EXERCISE REQUIREMENTS -
Starting at the line containing "purple hexagon: rotated" and ending at the line containing "pink hexagon: rotated", transcribe the listing below exactly. Keep both end lines, skip the pictures, and copy nothing else.

RECORD EXTRACTS -
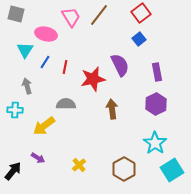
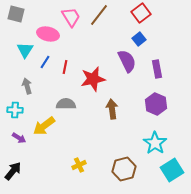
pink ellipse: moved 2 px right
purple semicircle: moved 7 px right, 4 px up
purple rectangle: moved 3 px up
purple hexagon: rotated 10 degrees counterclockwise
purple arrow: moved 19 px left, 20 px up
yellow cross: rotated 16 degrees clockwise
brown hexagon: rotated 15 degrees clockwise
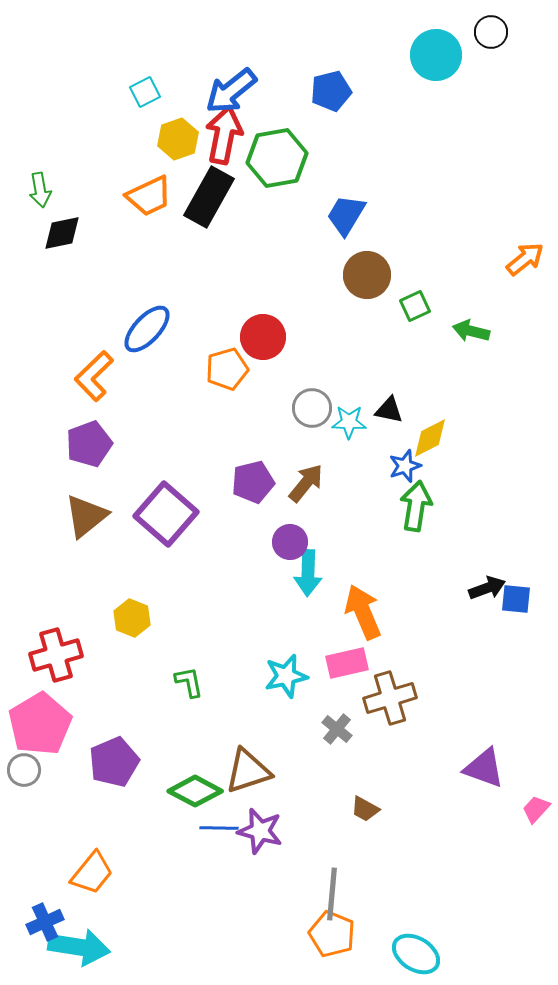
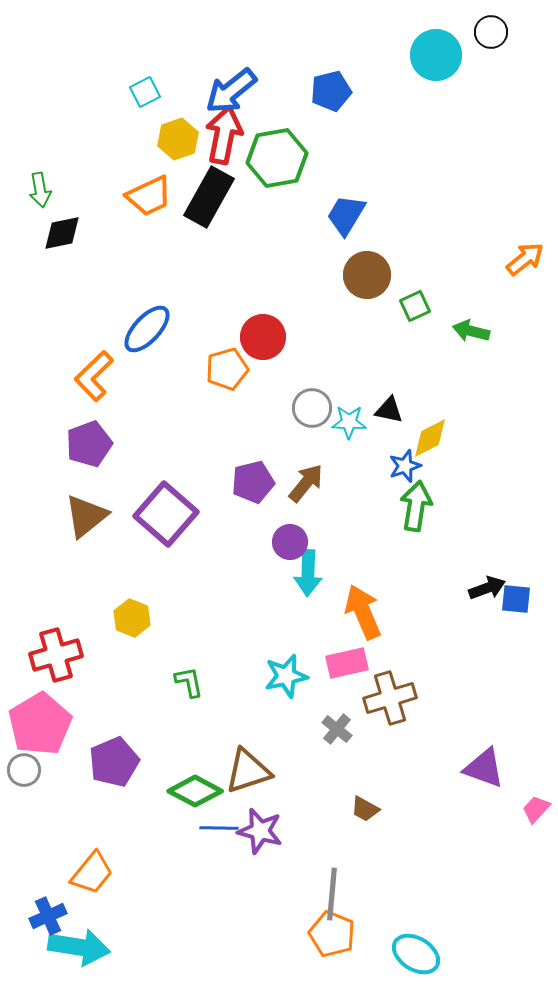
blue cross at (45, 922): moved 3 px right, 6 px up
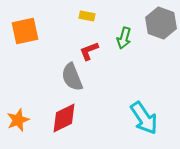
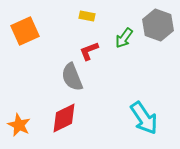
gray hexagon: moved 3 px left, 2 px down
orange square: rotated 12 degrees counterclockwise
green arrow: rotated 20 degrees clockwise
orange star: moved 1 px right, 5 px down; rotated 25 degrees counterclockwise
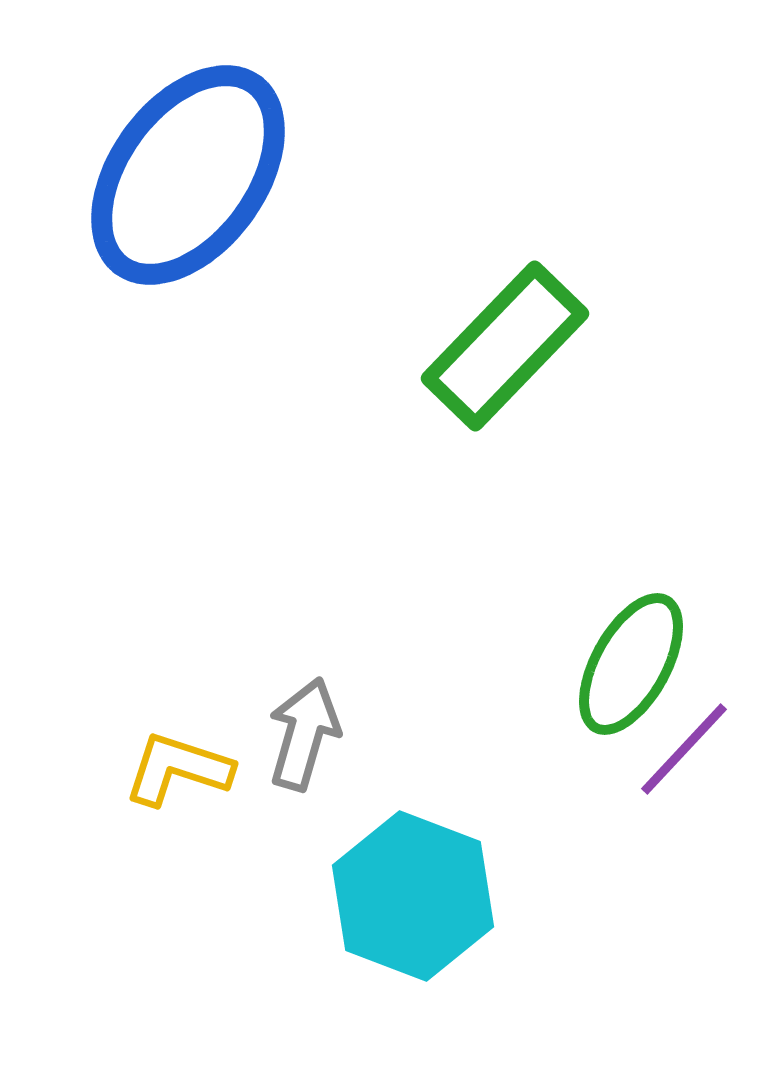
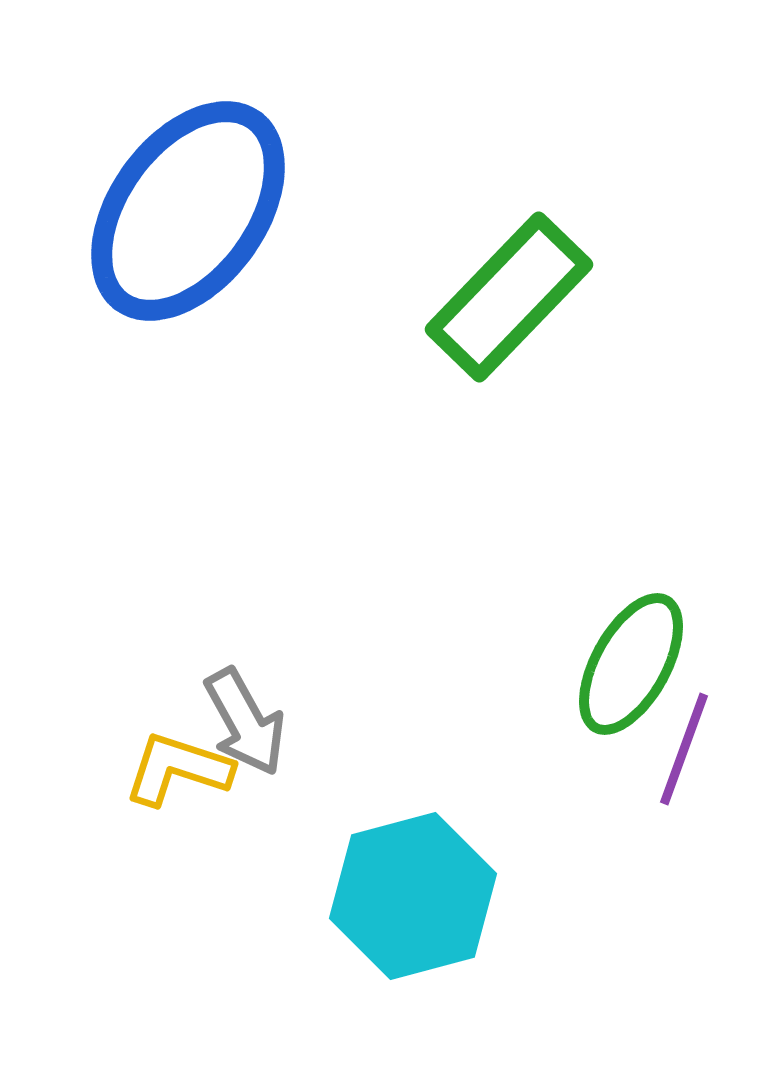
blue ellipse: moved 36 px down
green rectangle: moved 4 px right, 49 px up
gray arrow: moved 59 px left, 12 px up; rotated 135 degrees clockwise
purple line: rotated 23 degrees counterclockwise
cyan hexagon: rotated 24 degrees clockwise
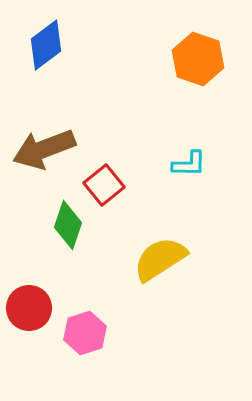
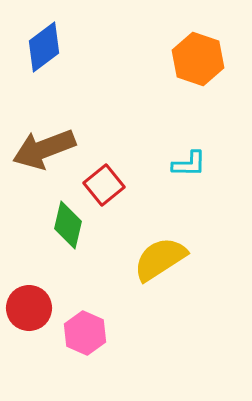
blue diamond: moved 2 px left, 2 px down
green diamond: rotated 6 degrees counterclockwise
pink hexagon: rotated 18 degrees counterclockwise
--
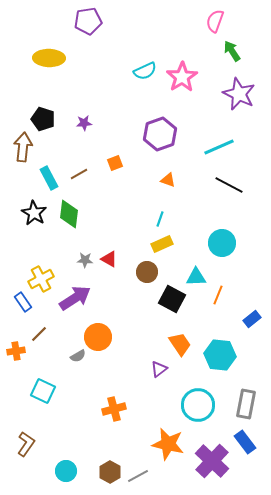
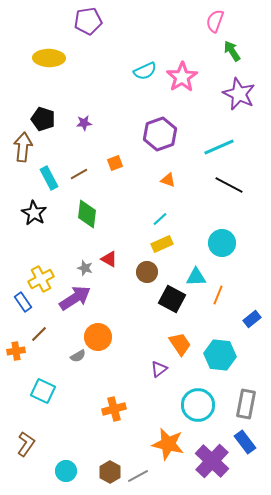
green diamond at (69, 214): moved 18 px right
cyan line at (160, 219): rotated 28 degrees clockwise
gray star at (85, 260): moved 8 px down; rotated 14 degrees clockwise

OUTPUT FOR THIS TASK -
purple hexagon: rotated 10 degrees counterclockwise
purple arrow: moved 19 px left, 20 px up
yellow cross: rotated 16 degrees clockwise
brown hexagon: rotated 15 degrees clockwise
blue cross at (45, 922): moved 3 px right, 6 px up
gray hexagon: moved 3 px left, 2 px down
orange square: rotated 12 degrees counterclockwise
green arrow: rotated 20 degrees clockwise
orange star: moved 1 px right, 5 px down; rotated 25 degrees counterclockwise
blue ellipse: moved 36 px down
green rectangle: moved 4 px right, 49 px up
gray arrow: moved 59 px left, 12 px up; rotated 135 degrees clockwise
purple line: rotated 23 degrees counterclockwise
cyan hexagon: rotated 24 degrees clockwise
blue diamond: moved 2 px left, 2 px down
green diamond: rotated 6 degrees counterclockwise
pink hexagon: rotated 18 degrees counterclockwise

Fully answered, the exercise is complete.